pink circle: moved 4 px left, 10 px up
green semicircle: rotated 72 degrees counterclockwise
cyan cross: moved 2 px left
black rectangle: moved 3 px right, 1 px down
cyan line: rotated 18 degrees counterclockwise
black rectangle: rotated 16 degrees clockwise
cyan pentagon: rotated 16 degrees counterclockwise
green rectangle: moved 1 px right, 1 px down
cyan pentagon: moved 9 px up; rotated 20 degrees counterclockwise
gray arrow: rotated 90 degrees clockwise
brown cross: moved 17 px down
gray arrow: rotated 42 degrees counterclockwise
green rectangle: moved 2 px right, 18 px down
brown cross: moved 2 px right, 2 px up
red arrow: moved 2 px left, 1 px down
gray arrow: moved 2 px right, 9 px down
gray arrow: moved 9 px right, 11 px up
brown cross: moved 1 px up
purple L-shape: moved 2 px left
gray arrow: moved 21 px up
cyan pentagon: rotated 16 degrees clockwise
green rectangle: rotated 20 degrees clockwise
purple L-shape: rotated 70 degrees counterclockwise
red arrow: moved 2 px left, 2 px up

+++

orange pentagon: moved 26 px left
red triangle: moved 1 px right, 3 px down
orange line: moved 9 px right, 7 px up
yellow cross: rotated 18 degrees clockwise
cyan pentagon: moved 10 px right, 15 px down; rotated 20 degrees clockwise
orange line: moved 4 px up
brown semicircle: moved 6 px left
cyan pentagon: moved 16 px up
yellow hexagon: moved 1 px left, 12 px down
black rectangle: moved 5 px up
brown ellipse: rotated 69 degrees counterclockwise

+++

Copy out the stretch of the listing above from the line containing "pink circle: moved 4 px left, 10 px up" through the line containing "gray arrow: moved 2 px right, 9 px down", both included, with every line unchanged.

■ **WRITTEN SOLUTION**:
pink circle: moved 4 px left, 10 px up
green semicircle: rotated 72 degrees counterclockwise
cyan cross: moved 2 px left
black rectangle: moved 3 px right, 1 px down
cyan line: rotated 18 degrees counterclockwise
black rectangle: rotated 16 degrees clockwise
cyan pentagon: rotated 16 degrees counterclockwise
green rectangle: moved 1 px right, 1 px down
cyan pentagon: moved 9 px up; rotated 20 degrees counterclockwise
gray arrow: rotated 90 degrees clockwise
brown cross: moved 17 px down
gray arrow: rotated 42 degrees counterclockwise
green rectangle: moved 2 px right, 18 px down
brown cross: moved 2 px right, 2 px up
red arrow: moved 2 px left, 1 px down
gray arrow: moved 2 px right, 9 px down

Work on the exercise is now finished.